Please return the records below exactly as they stand.

= = =

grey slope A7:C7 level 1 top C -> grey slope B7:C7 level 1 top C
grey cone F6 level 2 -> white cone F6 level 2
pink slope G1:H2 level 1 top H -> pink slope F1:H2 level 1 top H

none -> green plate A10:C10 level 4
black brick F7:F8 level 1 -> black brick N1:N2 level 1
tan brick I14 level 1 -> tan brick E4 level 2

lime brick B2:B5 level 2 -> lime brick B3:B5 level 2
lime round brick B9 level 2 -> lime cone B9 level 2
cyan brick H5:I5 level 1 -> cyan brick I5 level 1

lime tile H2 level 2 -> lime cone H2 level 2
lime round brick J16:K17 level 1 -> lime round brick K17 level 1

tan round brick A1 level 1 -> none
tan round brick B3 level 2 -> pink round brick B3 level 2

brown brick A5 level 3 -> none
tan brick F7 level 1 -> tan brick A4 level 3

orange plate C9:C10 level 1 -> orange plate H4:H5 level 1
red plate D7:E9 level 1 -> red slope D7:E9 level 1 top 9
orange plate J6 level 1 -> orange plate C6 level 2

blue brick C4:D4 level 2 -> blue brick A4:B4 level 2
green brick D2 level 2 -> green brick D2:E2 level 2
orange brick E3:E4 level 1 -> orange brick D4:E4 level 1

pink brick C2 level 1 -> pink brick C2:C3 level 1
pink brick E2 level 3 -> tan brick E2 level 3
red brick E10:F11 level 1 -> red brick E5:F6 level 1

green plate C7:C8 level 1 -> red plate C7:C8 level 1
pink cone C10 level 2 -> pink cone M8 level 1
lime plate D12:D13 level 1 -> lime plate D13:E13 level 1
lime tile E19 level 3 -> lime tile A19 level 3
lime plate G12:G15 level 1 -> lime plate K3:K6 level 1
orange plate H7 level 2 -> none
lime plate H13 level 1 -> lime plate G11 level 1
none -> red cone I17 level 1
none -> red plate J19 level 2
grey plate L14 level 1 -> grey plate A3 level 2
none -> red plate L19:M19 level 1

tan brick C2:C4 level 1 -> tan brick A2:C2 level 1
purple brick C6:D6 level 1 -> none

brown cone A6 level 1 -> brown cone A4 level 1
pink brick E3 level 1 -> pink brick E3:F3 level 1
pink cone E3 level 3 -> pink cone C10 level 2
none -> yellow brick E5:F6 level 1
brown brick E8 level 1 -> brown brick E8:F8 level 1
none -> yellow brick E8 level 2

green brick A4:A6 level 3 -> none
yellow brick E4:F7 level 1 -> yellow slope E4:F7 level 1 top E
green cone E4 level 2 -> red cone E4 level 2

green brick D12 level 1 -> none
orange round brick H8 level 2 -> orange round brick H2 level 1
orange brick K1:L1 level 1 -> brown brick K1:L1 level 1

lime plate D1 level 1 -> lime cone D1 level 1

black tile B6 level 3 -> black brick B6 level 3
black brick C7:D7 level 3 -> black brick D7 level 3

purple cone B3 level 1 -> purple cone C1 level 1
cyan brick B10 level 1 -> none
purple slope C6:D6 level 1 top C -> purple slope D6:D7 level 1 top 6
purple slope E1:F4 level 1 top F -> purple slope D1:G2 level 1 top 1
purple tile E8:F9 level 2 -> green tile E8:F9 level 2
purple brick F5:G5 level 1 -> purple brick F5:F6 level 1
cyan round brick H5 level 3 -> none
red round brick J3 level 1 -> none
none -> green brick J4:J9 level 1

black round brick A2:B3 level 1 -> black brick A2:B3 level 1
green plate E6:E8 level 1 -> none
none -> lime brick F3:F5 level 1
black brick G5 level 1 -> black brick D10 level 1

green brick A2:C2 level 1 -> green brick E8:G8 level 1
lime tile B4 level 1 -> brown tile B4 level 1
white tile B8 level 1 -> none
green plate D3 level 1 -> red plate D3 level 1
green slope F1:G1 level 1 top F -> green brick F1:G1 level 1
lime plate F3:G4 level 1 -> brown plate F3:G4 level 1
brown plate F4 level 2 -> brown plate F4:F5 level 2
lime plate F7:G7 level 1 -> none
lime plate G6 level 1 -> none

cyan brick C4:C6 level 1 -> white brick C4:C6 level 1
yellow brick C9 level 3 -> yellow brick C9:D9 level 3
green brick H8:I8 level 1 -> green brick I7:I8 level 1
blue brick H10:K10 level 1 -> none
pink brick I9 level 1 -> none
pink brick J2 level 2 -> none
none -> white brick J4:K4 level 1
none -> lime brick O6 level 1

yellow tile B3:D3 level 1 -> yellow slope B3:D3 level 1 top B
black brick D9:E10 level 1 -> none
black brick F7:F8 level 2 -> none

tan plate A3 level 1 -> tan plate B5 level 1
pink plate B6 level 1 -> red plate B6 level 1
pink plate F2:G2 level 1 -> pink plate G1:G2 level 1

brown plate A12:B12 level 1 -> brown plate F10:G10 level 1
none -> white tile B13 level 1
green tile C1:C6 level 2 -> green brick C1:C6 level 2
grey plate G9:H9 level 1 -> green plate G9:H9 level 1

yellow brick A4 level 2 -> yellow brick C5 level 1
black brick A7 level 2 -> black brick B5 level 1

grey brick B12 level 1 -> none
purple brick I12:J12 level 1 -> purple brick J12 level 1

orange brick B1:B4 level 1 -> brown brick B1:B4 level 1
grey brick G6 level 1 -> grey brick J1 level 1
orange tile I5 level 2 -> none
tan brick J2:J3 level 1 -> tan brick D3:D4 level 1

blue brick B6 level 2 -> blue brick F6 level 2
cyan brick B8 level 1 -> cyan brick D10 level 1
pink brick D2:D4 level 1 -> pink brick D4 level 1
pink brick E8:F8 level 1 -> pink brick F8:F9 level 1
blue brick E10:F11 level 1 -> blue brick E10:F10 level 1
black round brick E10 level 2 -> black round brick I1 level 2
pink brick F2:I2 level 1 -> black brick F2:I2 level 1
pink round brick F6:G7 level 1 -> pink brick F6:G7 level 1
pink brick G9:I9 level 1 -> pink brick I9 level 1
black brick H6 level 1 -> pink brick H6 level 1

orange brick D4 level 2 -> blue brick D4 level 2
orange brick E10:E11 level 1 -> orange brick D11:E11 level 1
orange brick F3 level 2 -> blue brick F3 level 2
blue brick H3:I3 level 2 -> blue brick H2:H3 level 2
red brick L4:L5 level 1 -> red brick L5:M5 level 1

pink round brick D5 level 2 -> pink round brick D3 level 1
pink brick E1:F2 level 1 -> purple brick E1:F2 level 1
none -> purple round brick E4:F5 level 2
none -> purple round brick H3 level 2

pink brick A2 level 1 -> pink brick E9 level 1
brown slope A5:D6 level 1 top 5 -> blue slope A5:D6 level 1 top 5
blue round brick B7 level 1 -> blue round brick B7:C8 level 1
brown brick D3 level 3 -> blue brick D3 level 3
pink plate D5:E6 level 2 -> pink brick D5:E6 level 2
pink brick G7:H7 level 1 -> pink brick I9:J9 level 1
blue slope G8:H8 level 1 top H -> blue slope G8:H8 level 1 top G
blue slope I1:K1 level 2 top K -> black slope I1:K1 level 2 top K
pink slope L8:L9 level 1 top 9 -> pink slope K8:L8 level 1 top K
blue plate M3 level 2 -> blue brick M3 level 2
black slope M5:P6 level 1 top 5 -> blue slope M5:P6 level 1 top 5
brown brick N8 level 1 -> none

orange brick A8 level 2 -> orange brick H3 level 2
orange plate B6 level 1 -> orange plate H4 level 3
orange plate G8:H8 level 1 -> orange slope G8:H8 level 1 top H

= = =

(Your response):
grey slope A7:C7 level 1 top C -> grey slope B7:C7 level 1 top C
grey cone F6 level 2 -> white cone F6 level 2
pink slope G1:H2 level 1 top H -> pink slope F1:H2 level 1 top H

none -> green plate A10:C10 level 4
black brick F7:F8 level 1 -> black brick N1:N2 level 1
tan brick I14 level 1 -> tan brick E4 level 2

lime brick B2:B5 level 2 -> lime brick B3:B5 level 2
lime round brick B9 level 2 -> lime cone B9 level 2
cyan brick H5:I5 level 1 -> cyan brick I5 level 1

lime tile H2 level 2 -> lime cone H2 level 2
lime round brick J16:K17 level 1 -> lime round brick K17 level 1

tan round brick A1 level 1 -> none
tan round brick B3 level 2 -> pink round brick B3 level 2

brown brick A5 level 3 -> none
tan brick F7 level 1 -> tan brick A4 level 3

orange plate C9:C10 level 1 -> orange plate H4:H5 level 1
red plate D7:E9 level 1 -> red slope D7:E9 level 1 top 9
orange plate J6 level 1 -> orange plate C6 level 2

blue brick C4:D4 level 2 -> blue brick A4:B4 level 2
green brick D2 level 2 -> green brick D2:E2 level 2
orange brick E3:E4 level 1 -> orange brick D4:E4 level 1

pink brick C2 level 1 -> pink brick C2:C3 level 1
pink brick E2 level 3 -> tan brick E2 level 3
red brick E10:F11 level 1 -> red brick E5:F6 level 1

green plate C7:C8 level 1 -> red plate C7:C8 level 1
pink cone C10 level 2 -> pink cone M8 level 1
lime plate D12:D13 level 1 -> lime plate D13:E13 level 1
lime tile E19 level 3 -> lime tile A19 level 3
lime plate G12:G15 level 1 -> lime plate K3:K6 level 1
orange plate H7 level 2 -> none
lime plate H13 level 1 -> lime plate G11 level 1
none -> red cone I17 level 1
none -> red plate J19 level 2
grey plate L14 level 1 -> grey plate A3 level 2
none -> red plate L19:M19 level 1

tan brick C2:C4 level 1 -> tan brick A2:C2 level 1
purple brick C6:D6 level 1 -> none

brown cone A6 level 1 -> brown cone A4 level 1
pink brick E3 level 1 -> pink brick E3:F3 level 1
pink cone E3 level 3 -> pink cone C10 level 2
none -> yellow brick E5:F6 level 1
brown brick E8 level 1 -> brown brick E8:F8 level 1
none -> yellow brick E8 level 2

green brick A4:A6 level 3 -> none
yellow brick E4:F7 level 1 -> yellow slope E4:F7 level 1 top E
green cone E4 level 2 -> red cone E4 level 2

green brick D12 level 1 -> none
orange round brick H8 level 2 -> orange round brick H2 level 1
orange brick K1:L1 level 1 -> brown brick K1:L1 level 1

lime plate D1 level 1 -> lime cone D1 level 1

black tile B6 level 3 -> black brick B6 level 3
black brick C7:D7 level 3 -> black brick D7 level 3

purple cone B3 level 1 -> purple cone C1 level 1
cyan brick B10 level 1 -> none
purple slope C6:D6 level 1 top C -> purple slope D6:D7 level 1 top 6
purple slope E1:F4 level 1 top F -> purple slope D1:G2 level 1 top 1
purple tile E8:F9 level 2 -> green tile E8:F9 level 2
purple brick F5:G5 level 1 -> purple brick F5:F6 level 1
cyan round brick H5 level 3 -> none
red round brick J3 level 1 -> none
none -> green brick J4:J9 level 1

black round brick A2:B3 level 1 -> black brick A2:B3 level 1
green plate E6:E8 level 1 -> none
none -> lime brick F3:F5 level 1
black brick G5 level 1 -> black brick D10 level 1

green brick A2:C2 level 1 -> green brick E8:G8 level 1
lime tile B4 level 1 -> brown tile B4 level 1
white tile B8 level 1 -> none
green plate D3 level 1 -> red plate D3 level 1
green slope F1:G1 level 1 top F -> green brick F1:G1 level 1
lime plate F3:G4 level 1 -> brown plate F3:G4 level 1
brown plate F4 level 2 -> brown plate F4:F5 level 2
lime plate F7:G7 level 1 -> none
lime plate G6 level 1 -> none

cyan brick C4:C6 level 1 -> white brick C4:C6 level 1
yellow brick C9 level 3 -> yellow brick C9:D9 level 3
green brick H8:I8 level 1 -> green brick I7:I8 level 1
blue brick H10:K10 level 1 -> none
pink brick I9 level 1 -> none
pink brick J2 level 2 -> none
none -> white brick J4:K4 level 1
none -> lime brick O6 level 1

yellow tile B3:D3 level 1 -> yellow slope B3:D3 level 1 top B
black brick D9:E10 level 1 -> none
black brick F7:F8 level 2 -> none

tan plate A3 level 1 -> tan plate B5 level 1
pink plate B6 level 1 -> red plate B6 level 1
pink plate F2:G2 level 1 -> pink plate G1:G2 level 1

brown plate A12:B12 level 1 -> brown plate F10:G10 level 1
none -> white tile B13 level 1
green tile C1:C6 level 2 -> green brick C1:C6 level 2
grey plate G9:H9 level 1 -> green plate G9:H9 level 1

yellow brick A4 level 2 -> yellow brick C5 level 1
black brick A7 level 2 -> black brick B5 level 1

grey brick B12 level 1 -> none
purple brick I12:J12 level 1 -> purple brick J12 level 1

orange brick B1:B4 level 1 -> brown brick B1:B4 level 1
grey brick G6 level 1 -> grey brick J1 level 1
orange tile I5 level 2 -> none
tan brick J2:J3 level 1 -> tan brick D3:D4 level 1

blue brick B6 level 2 -> blue brick F6 level 2
cyan brick B8 level 1 -> cyan brick D10 level 1
pink brick D2:D4 level 1 -> pink brick D4 level 1
pink brick E8:F8 level 1 -> pink brick F8:F9 level 1
blue brick E10:F11 level 1 -> blue brick E10:F10 level 1
black round brick E10 level 2 -> black round brick I1 level 2
pink brick F2:I2 level 1 -> black brick F2:I2 level 1
pink round brick F6:G7 level 1 -> pink brick F6:G7 level 1
pink brick G9:I9 level 1 -> pink brick I9 level 1
black brick H6 level 1 -> pink brick H6 level 1

orange brick D4 level 2 -> blue brick D4 level 2
orange brick E10:E11 level 1 -> orange brick D11:E11 level 1
orange brick F3 level 2 -> blue brick F3 level 2
blue brick H3:I3 level 2 -> blue brick H2:H3 level 2
red brick L4:L5 level 1 -> red brick L5:M5 level 1

pink round brick D5 level 2 -> pink round brick D3 level 1
pink brick E1:F2 level 1 -> purple brick E1:F2 level 1
none -> purple round brick E4:F5 level 2
none -> purple round brick H3 level 2

pink brick A2 level 1 -> pink brick E9 level 1
brown slope A5:D6 level 1 top 5 -> blue slope A5:D6 level 1 top 5
blue round brick B7 level 1 -> blue round brick B7:C8 level 1
brown brick D3 level 3 -> blue brick D3 level 3
pink plate D5:E6 level 2 -> pink brick D5:E6 level 2
pink brick G7:H7 level 1 -> pink brick I9:J9 level 1
blue slope G8:H8 level 1 top H -> blue slope G8:H8 level 1 top G
blue slope I1:K1 level 2 top K -> black slope I1:K1 level 2 top K
pink slope L8:L9 level 1 top 9 -> pink slope K8:L8 level 1 top K
blue plate M3 level 2 -> blue brick M3 level 2
black slope M5:P6 level 1 top 5 -> blue slope M5:P6 level 1 top 5
brown brick N8 level 1 -> none

orange brick A8 level 2 -> orange brick H3 level 2
orange plate B6 level 1 -> orange plate H4 level 3
orange plate G8:H8 level 1 -> orange slope G8:H8 level 1 top H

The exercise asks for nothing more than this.